INFORMATION SUPPLIED START

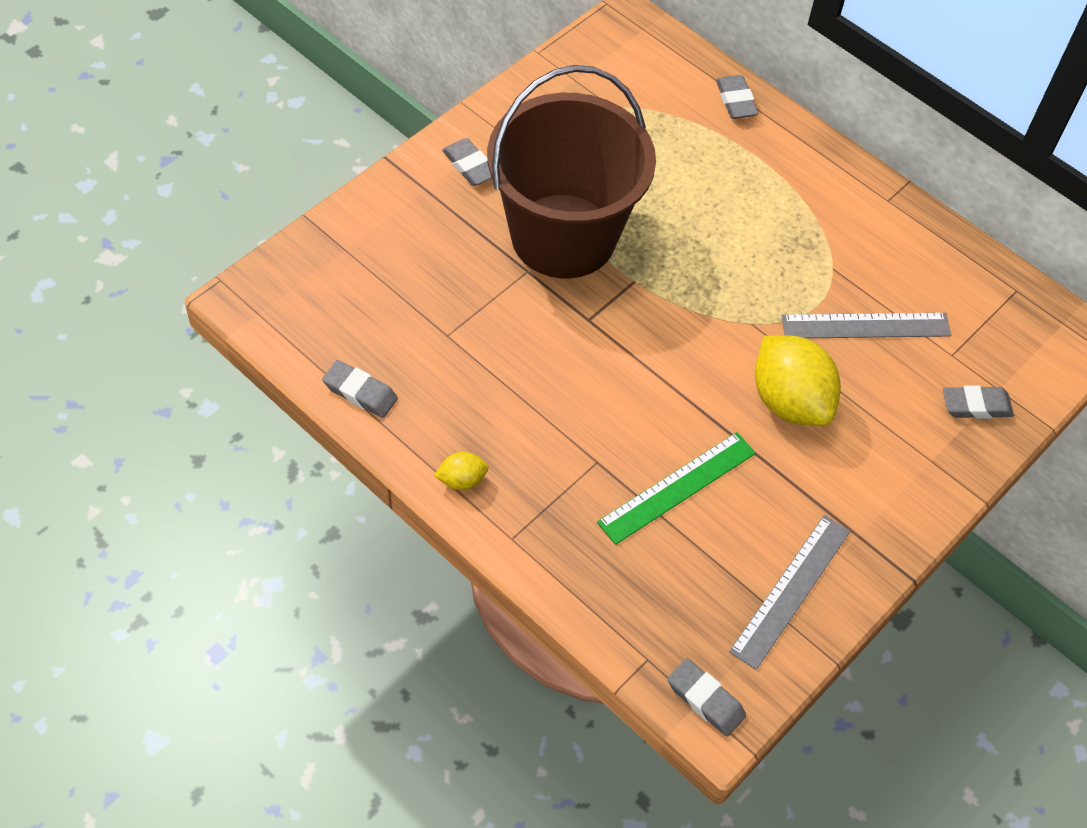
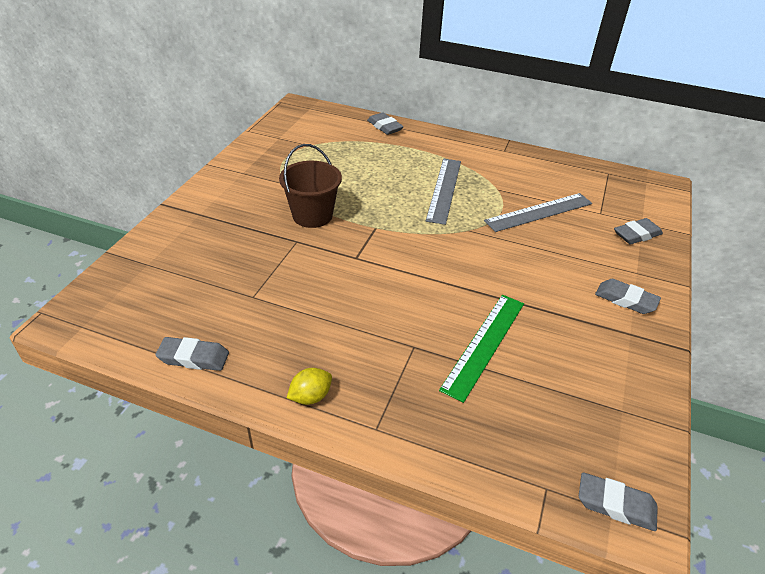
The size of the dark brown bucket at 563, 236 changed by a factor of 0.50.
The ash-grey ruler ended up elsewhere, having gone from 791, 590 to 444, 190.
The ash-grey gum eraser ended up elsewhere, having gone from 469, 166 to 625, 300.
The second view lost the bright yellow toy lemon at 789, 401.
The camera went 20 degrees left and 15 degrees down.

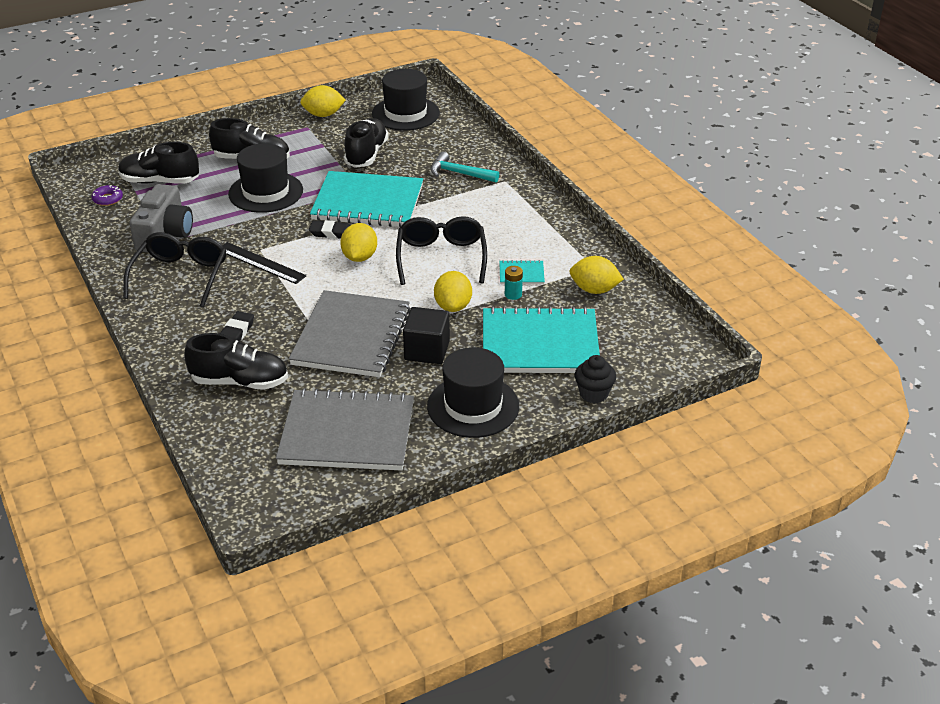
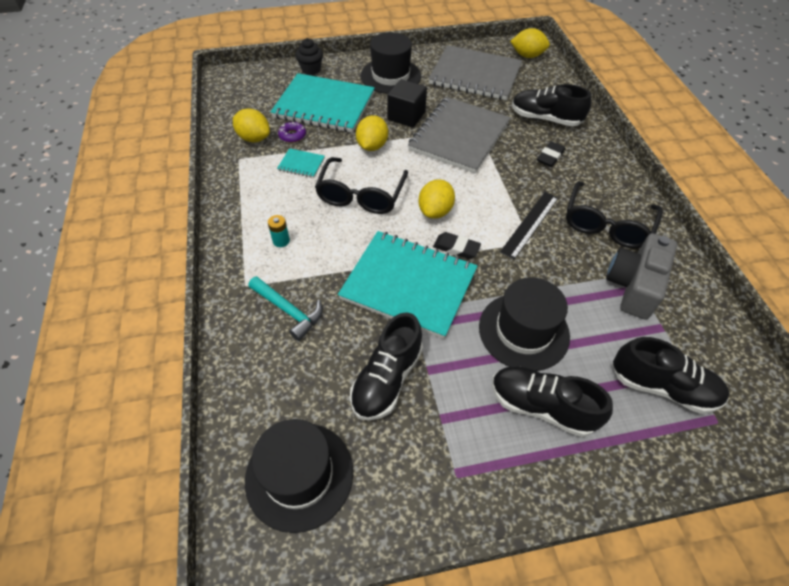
The turquoise power cell ended up elsewhere, having gone from 513, 294 to 281, 241.
The violet donut ended up elsewhere, having gone from 108, 199 to 292, 135.
The ebony ruler at 261, 263 ended up facing another way, 75 degrees clockwise from before.
The bright yellow toy lemon ended up elsewhere, having gone from 323, 115 to 527, 56.
The camera went 165 degrees left and 15 degrees up.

INFORMATION SUPPLIED END

▶ [TASK DIRECTIONS]: With the line containing "The ebony ruler" as the first and the last line of the data as the final one, copy every line between them exactly, those two included.

▶ [EXERCISE RESULT]:
The ebony ruler at 261, 263 ended up facing another way, 75 degrees clockwise from before.
The bright yellow toy lemon ended up elsewhere, having gone from 323, 115 to 527, 56.
The camera went 165 degrees left and 15 degrees up.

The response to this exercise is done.